PROBLEM TO WORK ON —
Retype each of the records below exactly, leaving the pictures out.

(LISTED ENTRIES)

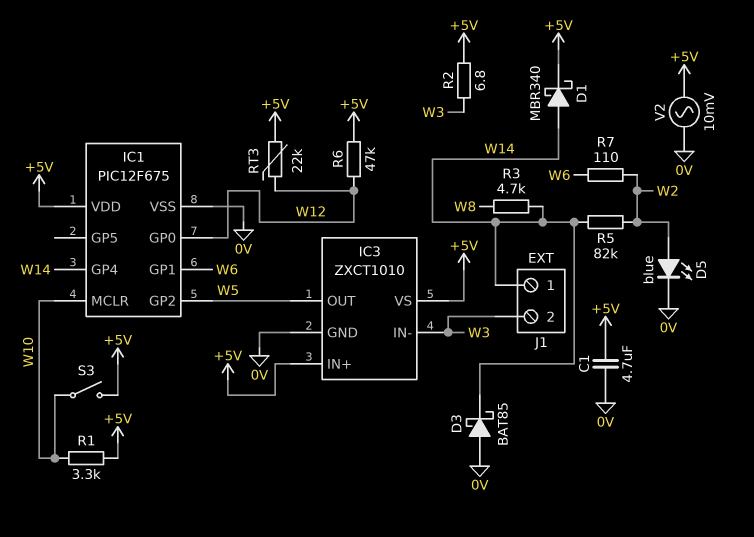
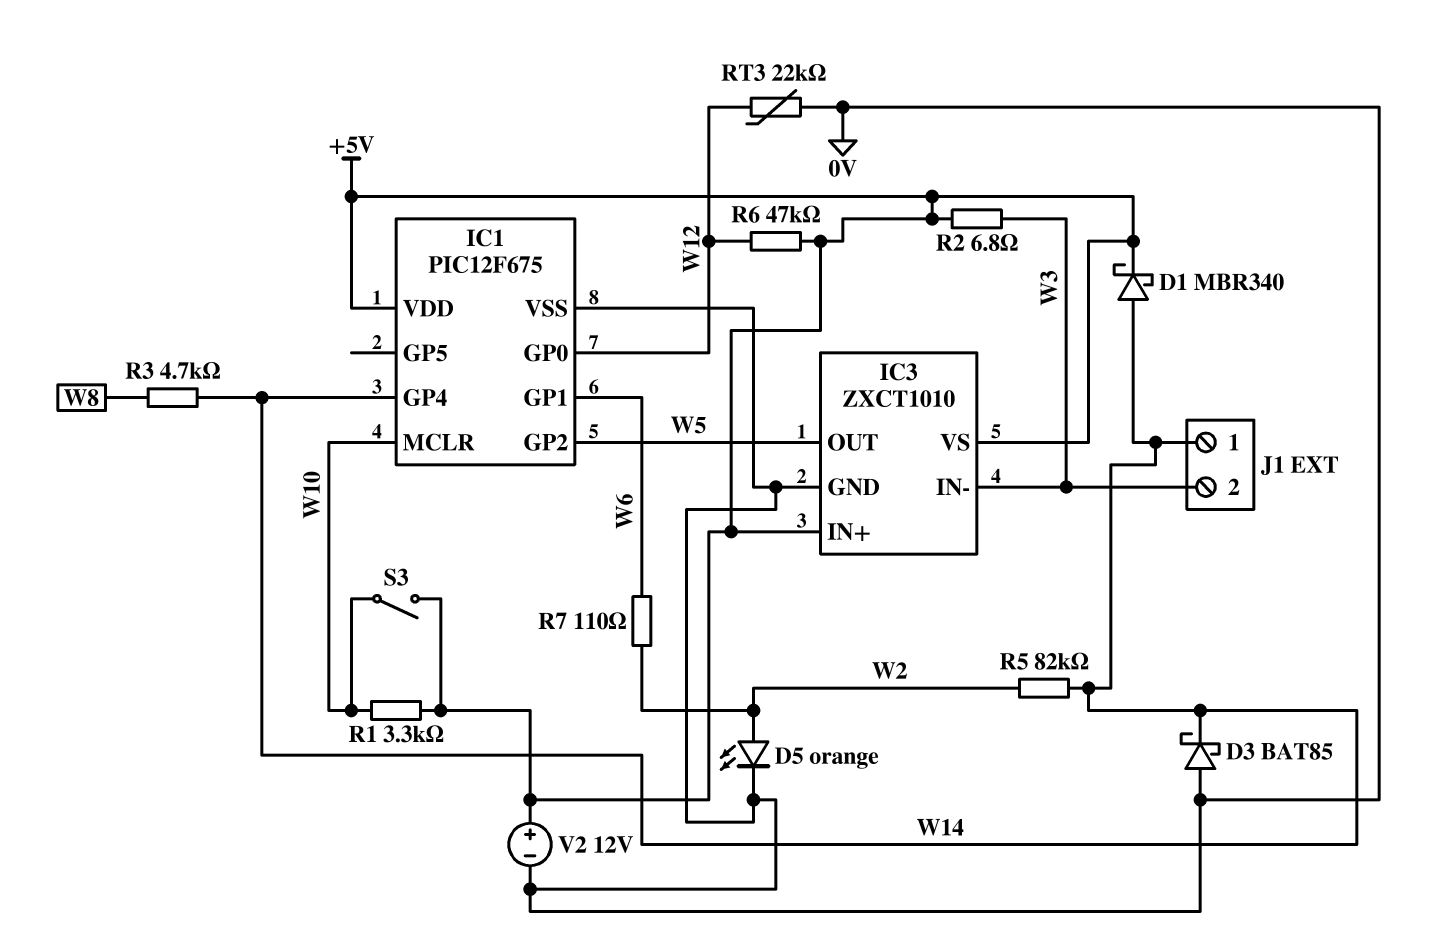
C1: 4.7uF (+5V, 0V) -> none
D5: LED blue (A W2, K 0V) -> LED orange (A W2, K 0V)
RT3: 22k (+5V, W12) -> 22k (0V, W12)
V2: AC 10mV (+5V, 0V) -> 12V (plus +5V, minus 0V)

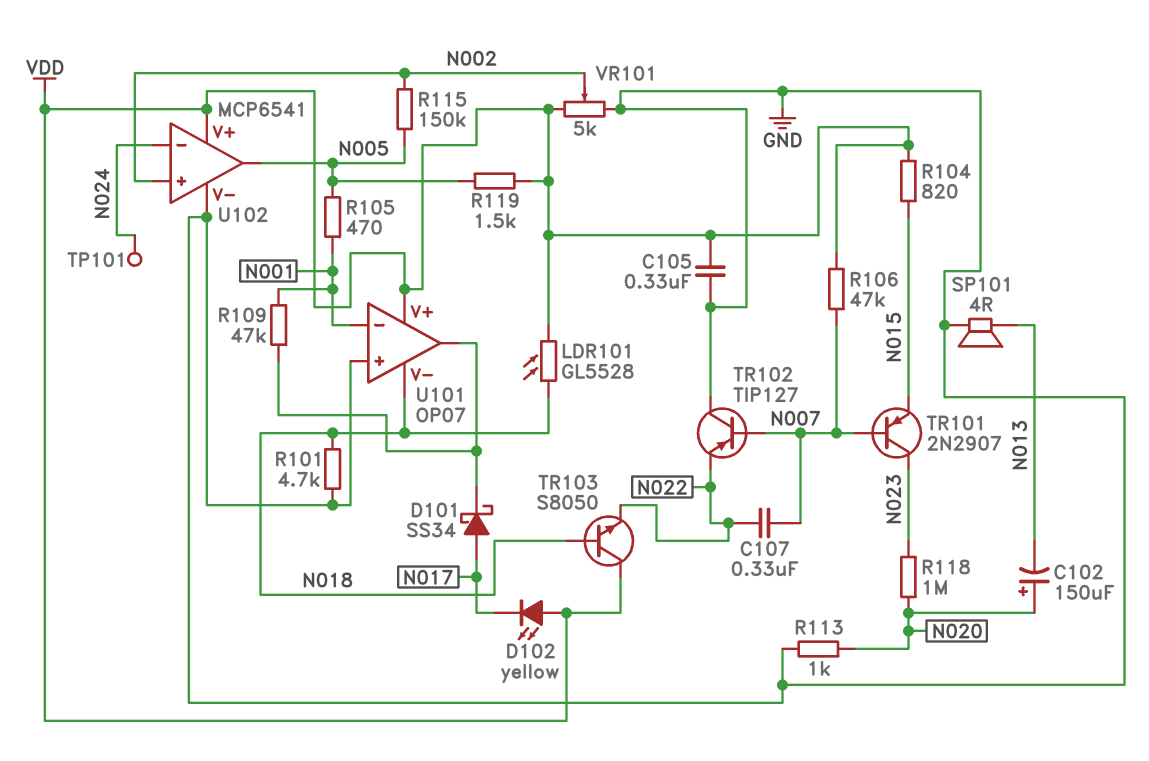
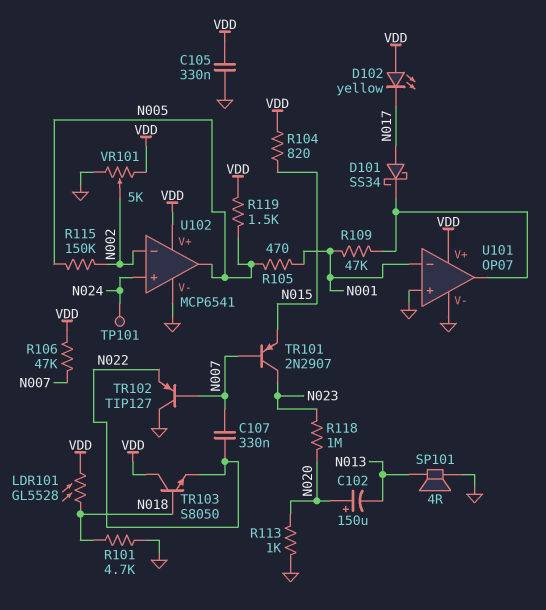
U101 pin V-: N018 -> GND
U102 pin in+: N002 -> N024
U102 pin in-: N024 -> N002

(End LISTED ENTRIES)

RESPONSE BOX —
C1: 4.7uF (+5V, 0V) -> none
D5: LED blue (A W2, K 0V) -> LED orange (A W2, K 0V)
RT3: 22k (+5V, W12) -> 22k (0V, W12)
V2: AC 10mV (+5V, 0V) -> 12V (plus +5V, minus 0V)

U101 pin V-: N018 -> GND
U102 pin in+: N002 -> N024
U102 pin in-: N024 -> N002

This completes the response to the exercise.